◆ ACTION ITEM ◆
Output word for word the lines from the one with "(218, 551) = (507, 470): green" to the final line of the data, both ends included, but skip the pictures.

◆ DATA SECTION ◆

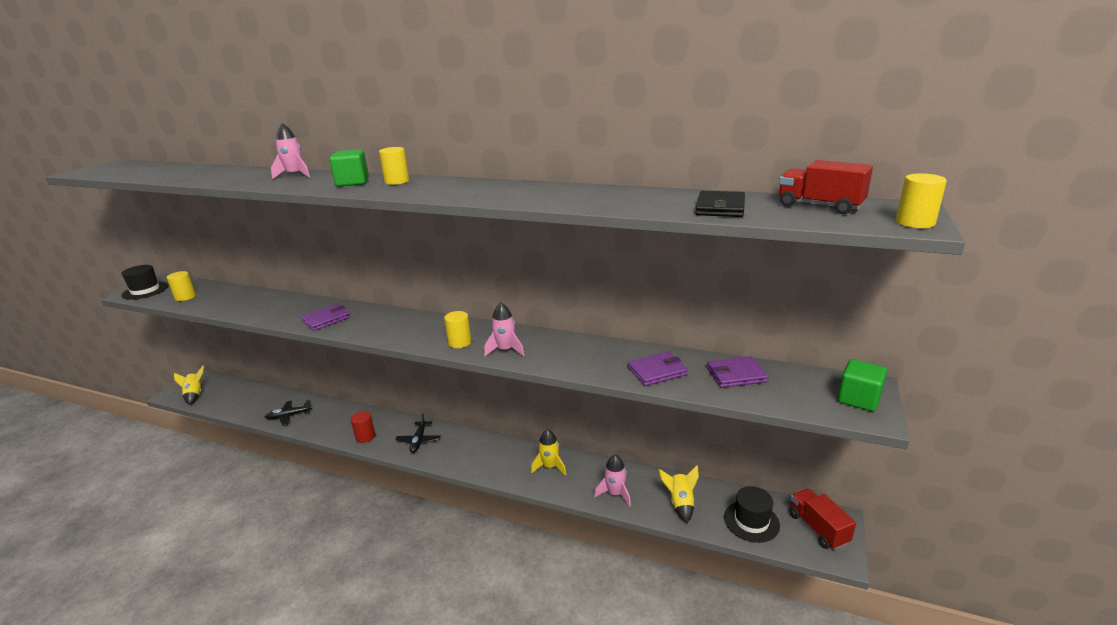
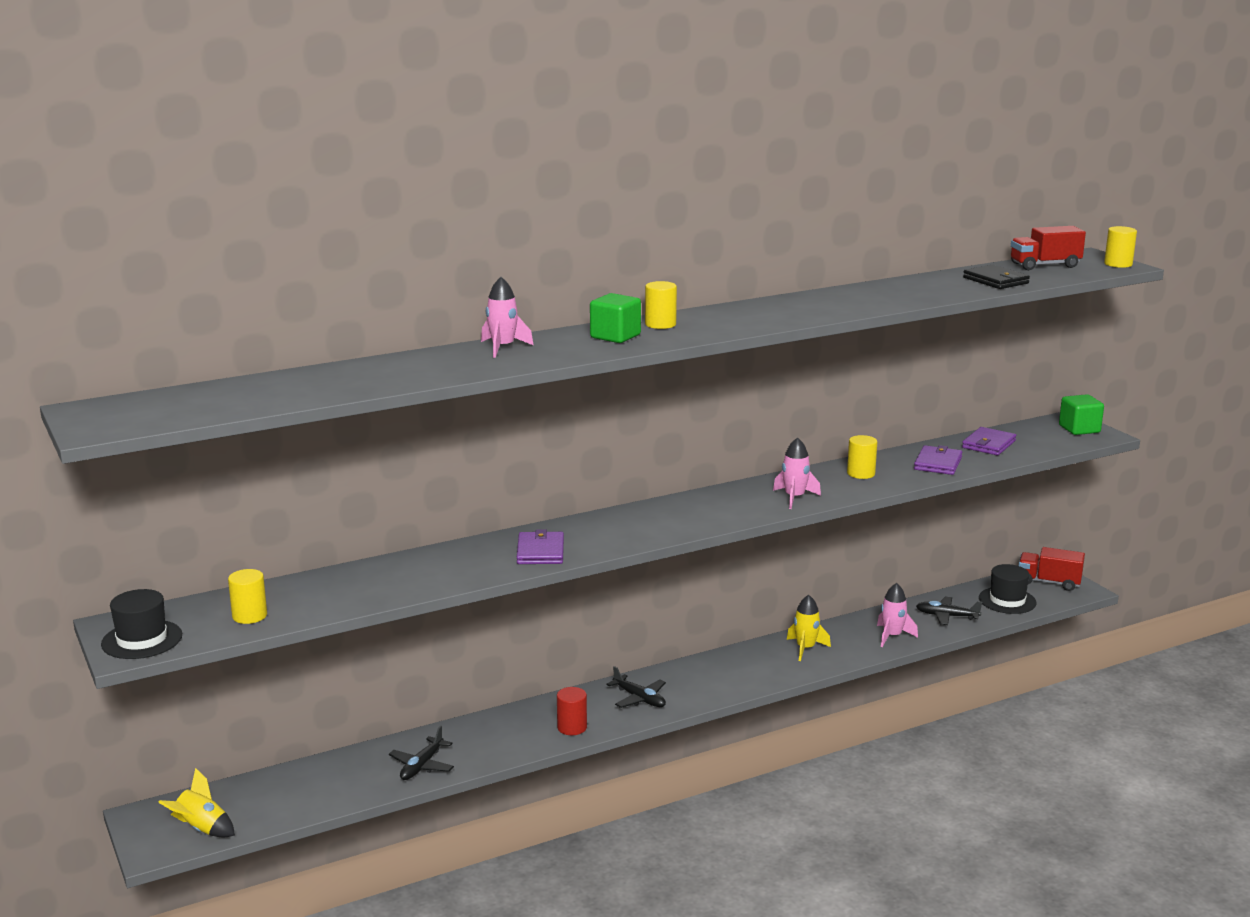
camera: 50 degrees left, 5 degrees down
(459, 342) = (740, 510): yellow cylinder -> yellow cylinder (861, 473)
(680, 503) = (946, 616): yellow rocket -> black plane

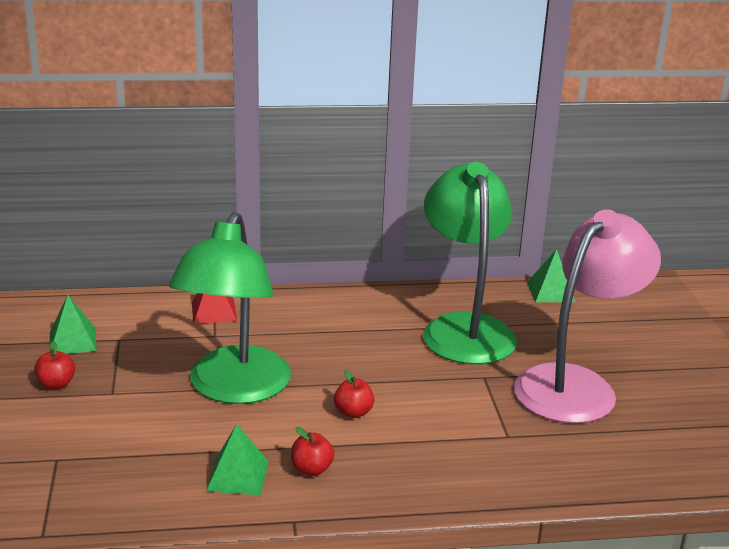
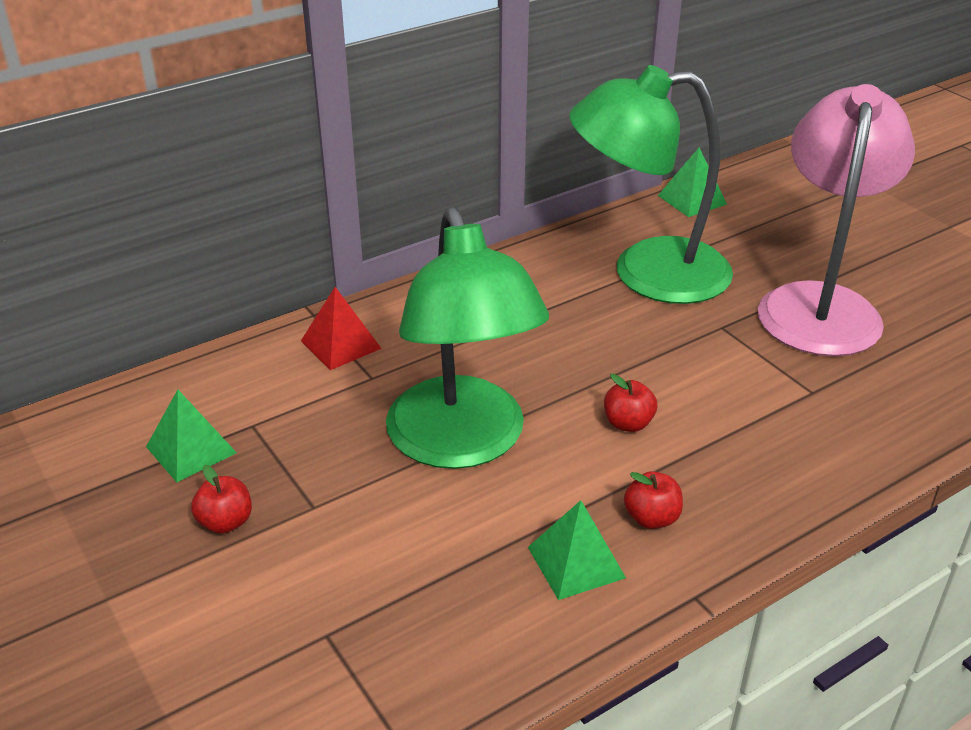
camera: 25 degrees left, 10 degrees up
(465, 328) = (647, 273): green lamp -> green lamp turned 60 degrees counterclockwise

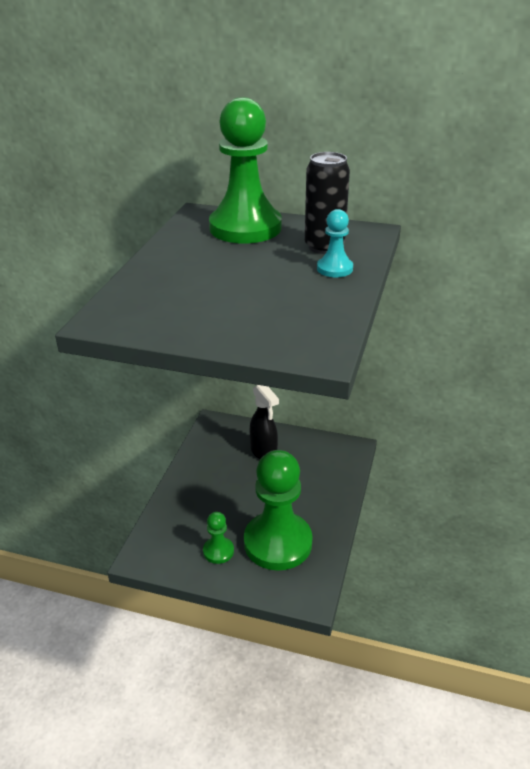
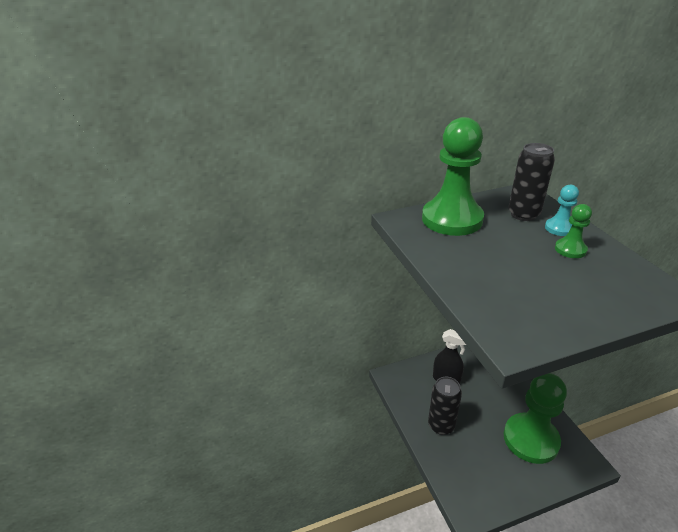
camera: 35 degrees left, 0 degrees up
(206, 484) = (441, 425): none -> black can
(218, 551) = (507, 470): green pawn -> green pawn (570, 249)

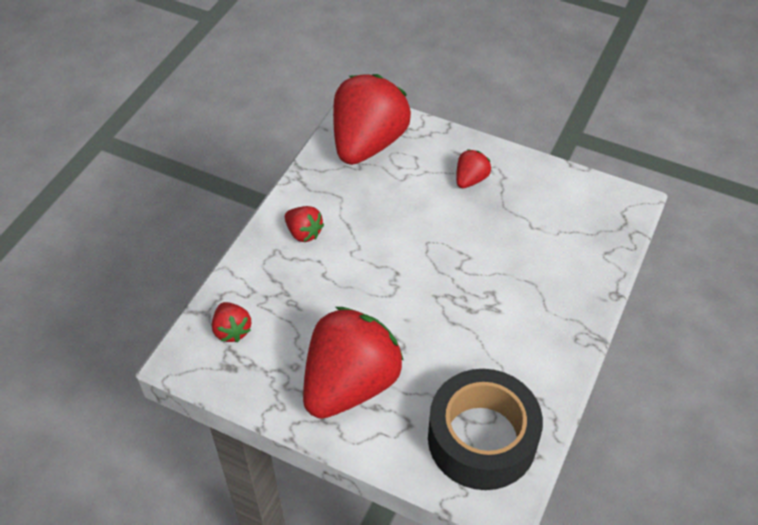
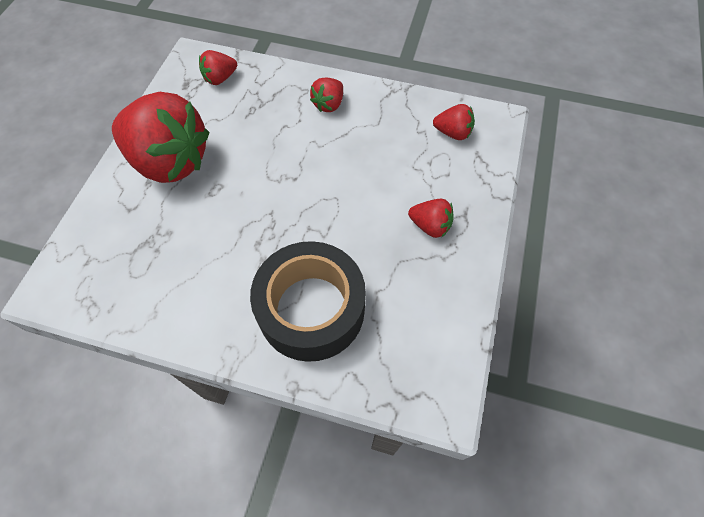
camera: 80 degrees right, 10 degrees up
(368, 143) = (453, 133): red strawberry -> red strawberry, size x0.43
(482, 439) = (111, 267): black tape -> black tape (311, 309)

◆ RESPONSE AREA ◆
(218, 551) = (507, 470): green pawn -> green pawn (570, 249)

camera: 80 degrees right, 10 degrees up
(368, 143) = (453, 133): red strawberry -> red strawberry, size x0.43
(482, 439) = (111, 267): black tape -> black tape (311, 309)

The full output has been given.